[DATA SUPPLIED Boundary: Start]

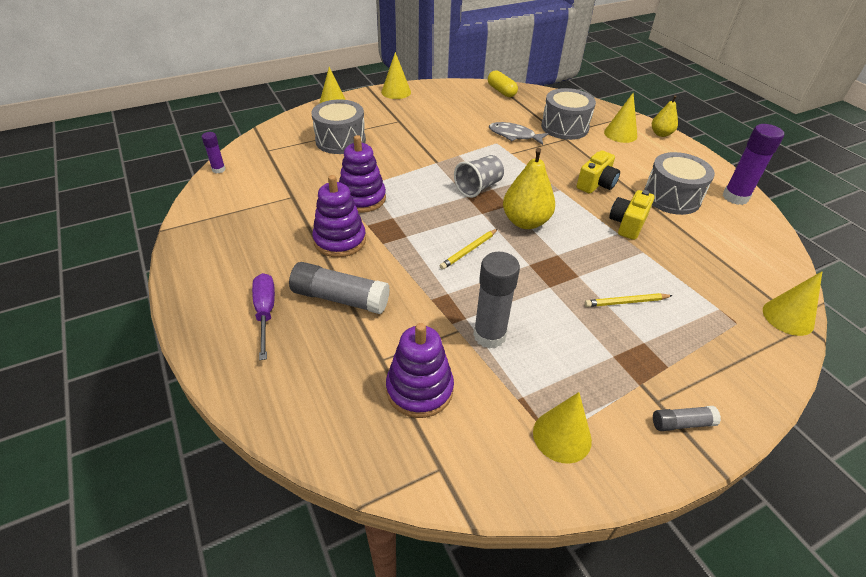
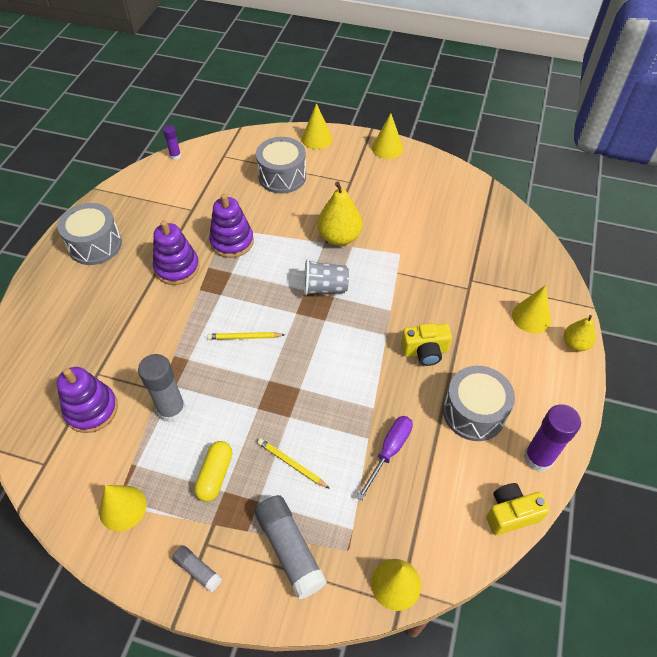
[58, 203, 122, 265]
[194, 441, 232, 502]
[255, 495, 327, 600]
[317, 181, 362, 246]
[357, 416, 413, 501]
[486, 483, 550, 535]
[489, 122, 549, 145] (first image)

[DATA SUPPLIED Boundary: End]

Exactly and exclusively, repeat the lines from the line that contains "[194, 441, 232, 502]" through the end of the records, both ends included.

WRITTEN RESPONSE>
[194, 441, 232, 502]
[255, 495, 327, 600]
[317, 181, 362, 246]
[357, 416, 413, 501]
[486, 483, 550, 535]
[489, 122, 549, 145] (first image)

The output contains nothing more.